▸ **PROBLEM**: Below is a listing. Copy each line of it that holds the word "white".

▸ **INPUT**:
---------------
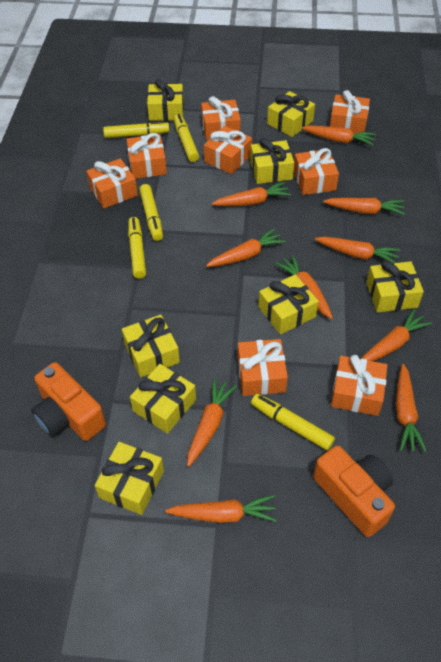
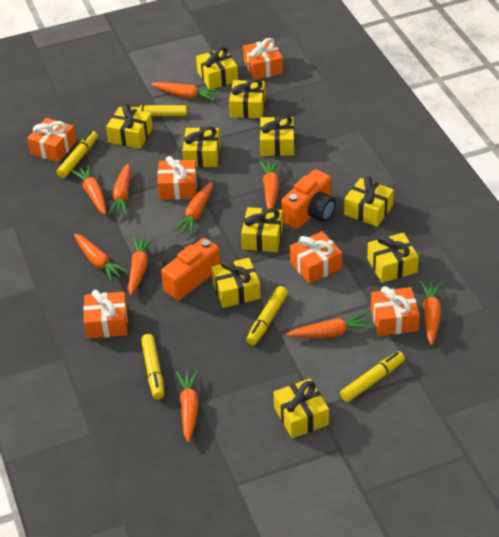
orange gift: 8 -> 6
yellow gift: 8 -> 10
---------------
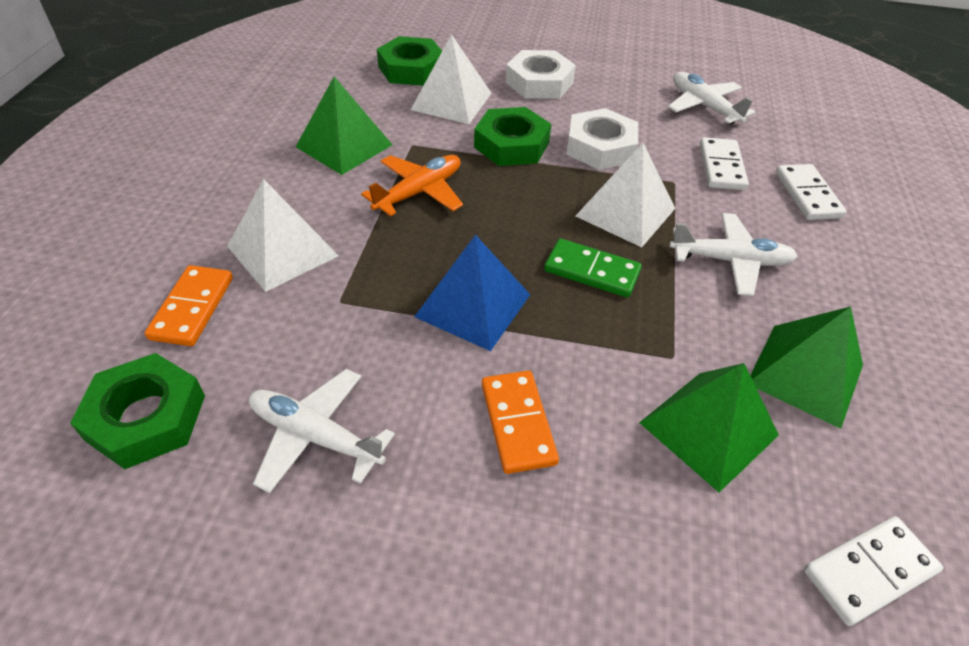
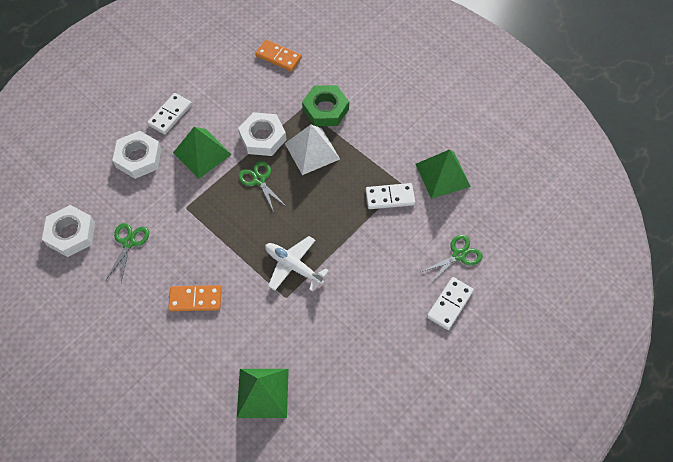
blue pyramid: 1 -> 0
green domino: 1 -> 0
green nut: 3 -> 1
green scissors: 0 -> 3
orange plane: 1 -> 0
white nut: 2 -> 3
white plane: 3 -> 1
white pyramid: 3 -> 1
---------------
▸ **ANSWER FOR THE TASK**:
white nut: 2 -> 3
white plane: 3 -> 1
white pyramid: 3 -> 1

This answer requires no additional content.